» **REQUIRED ACTION**
Below are entries to be transcribed exactly; exclude the pictures from the copy.
Segment Open
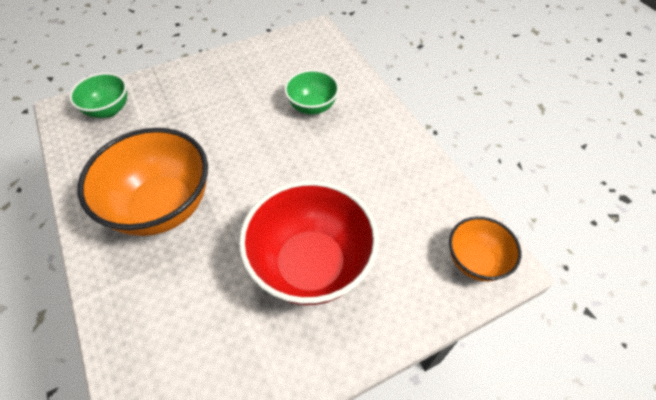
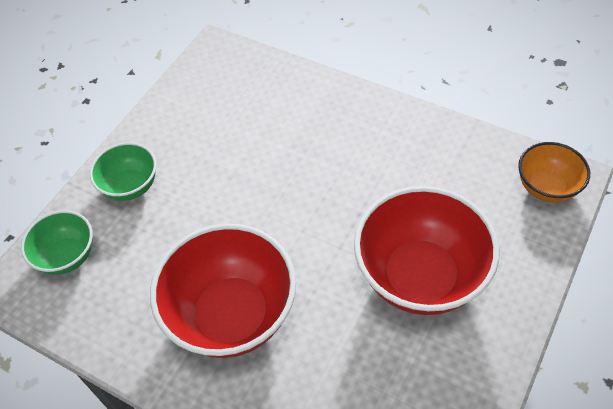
camera: 30 degrees left, 0 degrees up
(162, 207) = (232, 315): orange bowl -> red bowl
(312, 106) = (286, 130): green bowl -> green bowl (131, 186)

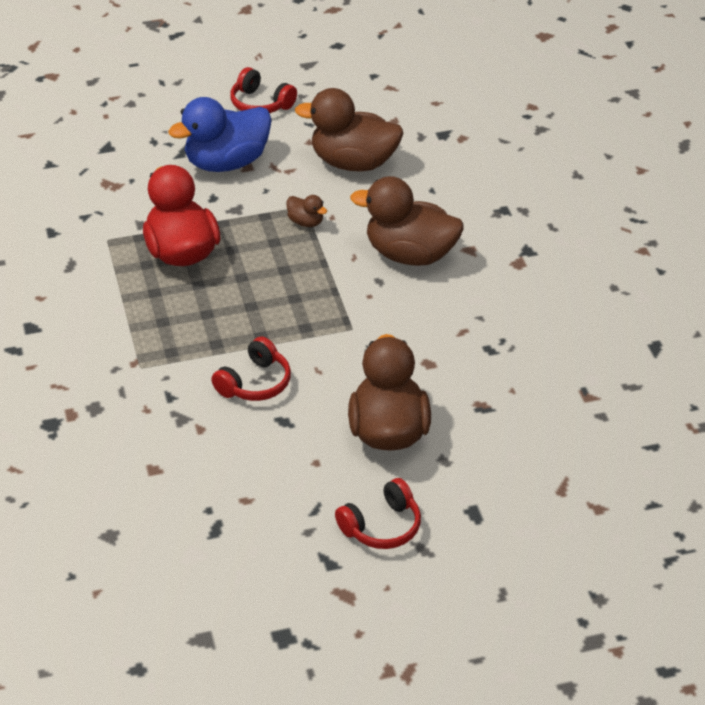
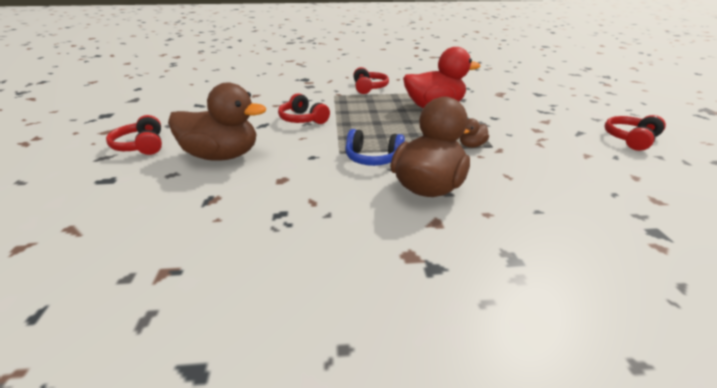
camera: 100 degrees right, 10 degrees down
(97, 329) = (369, 88): none -> red headphones
(226, 163) = (539, 123): blue duck -> none
(353, 163) = (565, 172): brown duck -> none
(359, 299) = (373, 158): none -> blue headphones

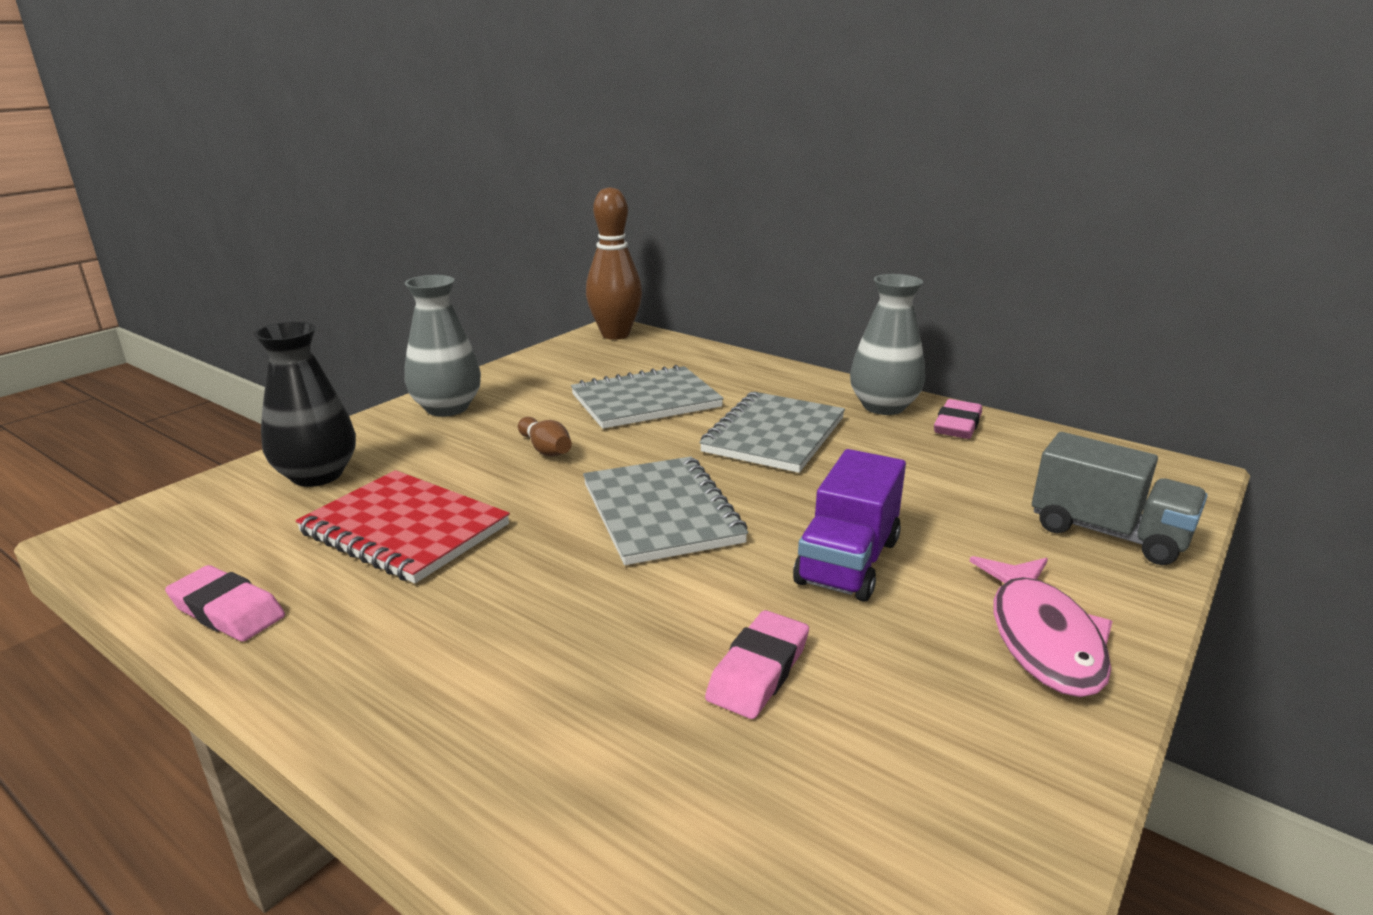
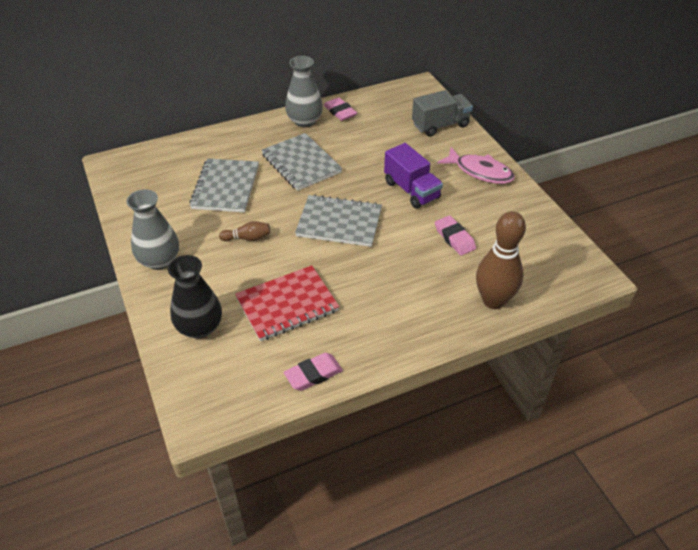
camera: 60 degrees left, 20 degrees up
(615, 335) = (120, 165): brown bowling pin -> brown bowling pin (493, 301)

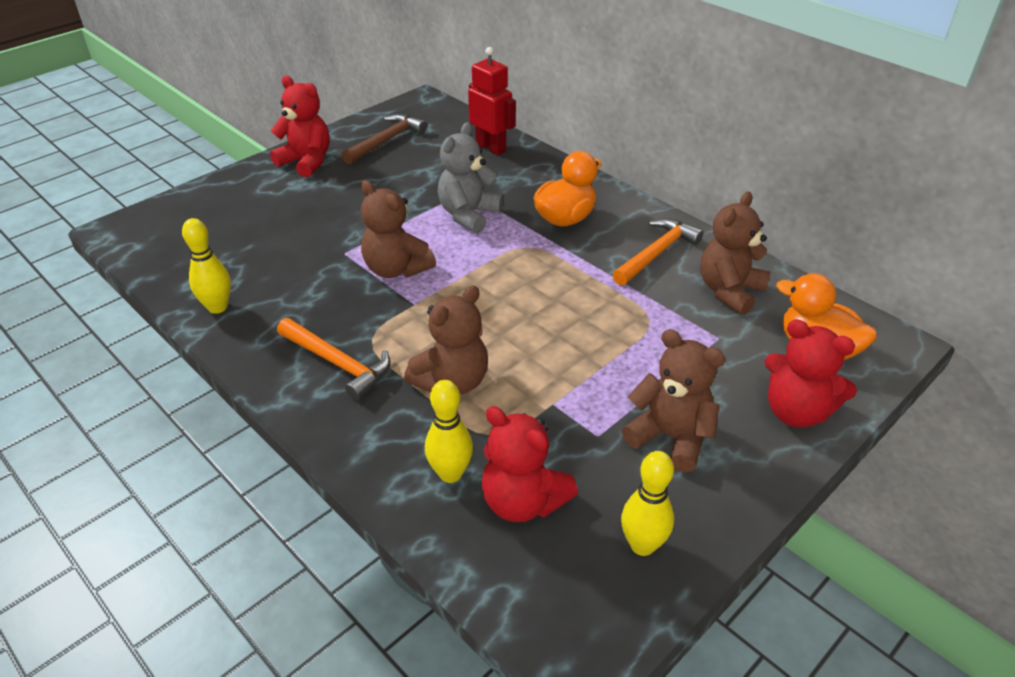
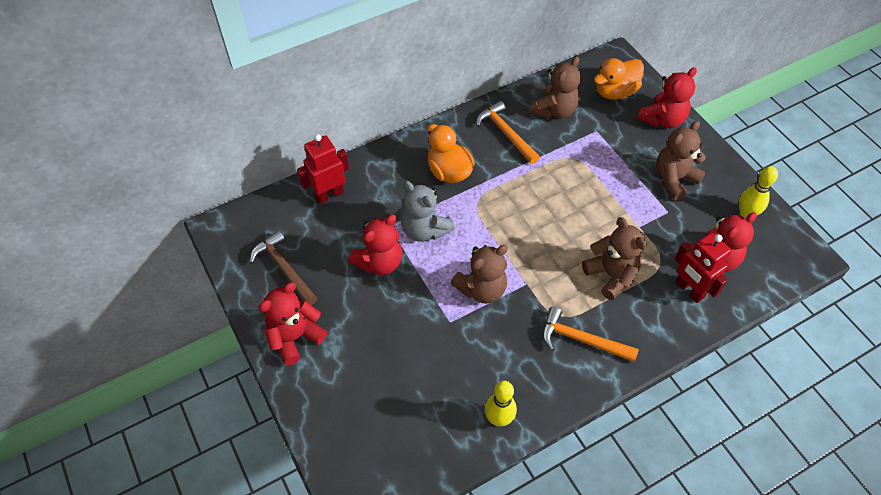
camera: 75 degrees left, 15 degrees up
(338, 363) = (581, 340): orange hammer -> orange hammer turned 120 degrees counterclockwise
(412, 193) = (380, 262): none -> red teddy bear
(450, 473) = (689, 290): yellow bowling pin -> red robot
(729, 291) = (554, 111): brown teddy bear -> brown teddy bear turned 105 degrees counterclockwise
Segment Closed
» **TASK OUTPUT**
camera: 30 degrees left, 0 degrees up
(162, 207) = (232, 315): orange bowl -> red bowl
(312, 106) = (286, 130): green bowl -> green bowl (131, 186)

camera: 100 degrees right, 10 degrees down
(97, 329) = (369, 88): none -> red headphones
(226, 163) = (539, 123): blue duck -> none
(353, 163) = (565, 172): brown duck -> none
(359, 299) = (373, 158): none -> blue headphones

camera: 60 degrees left, 20 degrees up
(615, 335) = (120, 165): brown bowling pin -> brown bowling pin (493, 301)

camera: 75 degrees left, 15 degrees up
(338, 363) = (581, 340): orange hammer -> orange hammer turned 120 degrees counterclockwise
(412, 193) = (380, 262): none -> red teddy bear
(450, 473) = (689, 290): yellow bowling pin -> red robot
(729, 291) = (554, 111): brown teddy bear -> brown teddy bear turned 105 degrees counterclockwise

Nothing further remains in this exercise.